_What to work on_
The full listing, word for word and free of images, is the expected result.

-------- Data extract --------

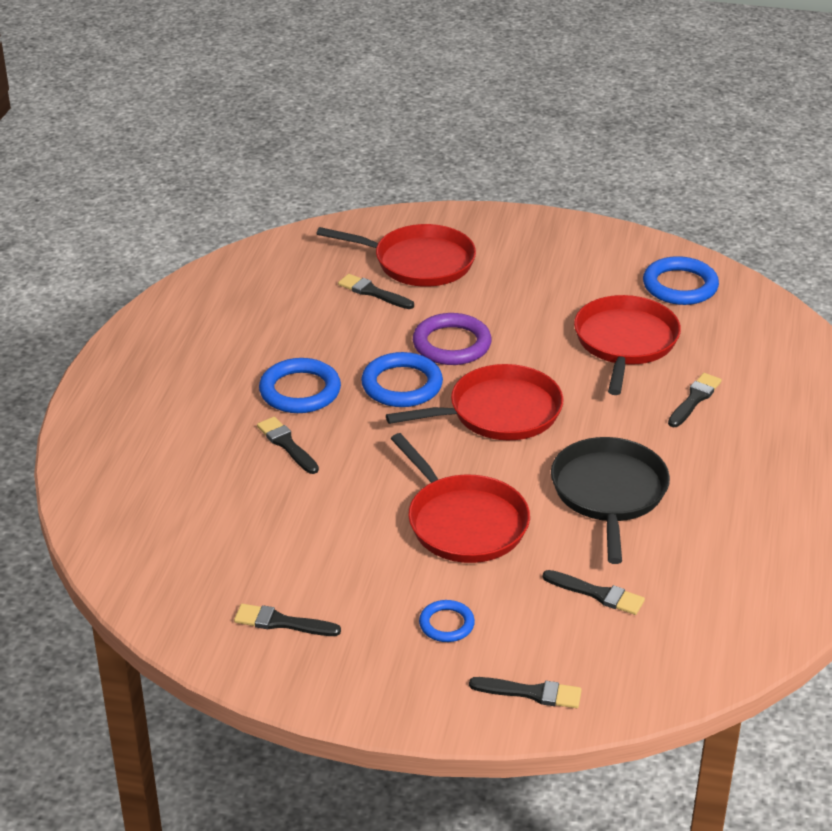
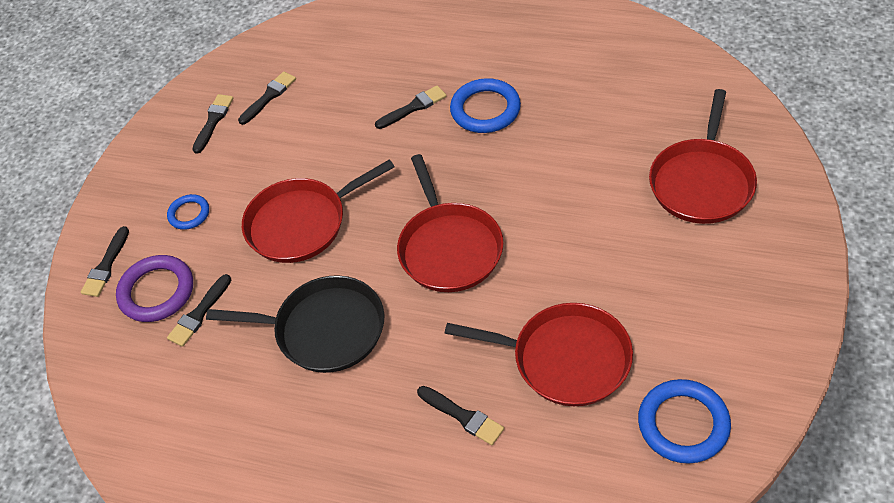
camera: 100 degrees right, 15 degrees up
black brush [338,274,414,309] -> black brush moved to [238,71,296,125]
blue ring [361,352,443,407] -> none
purple ring [413,313,491,365] -> purple ring moved to [116,255,193,322]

--------

_Task solution_
camera: 100 degrees right, 15 degrees up
black brush [338,274,414,309] -> black brush moved to [238,71,296,125]
blue ring [361,352,443,407] -> none
purple ring [413,313,491,365] -> purple ring moved to [116,255,193,322]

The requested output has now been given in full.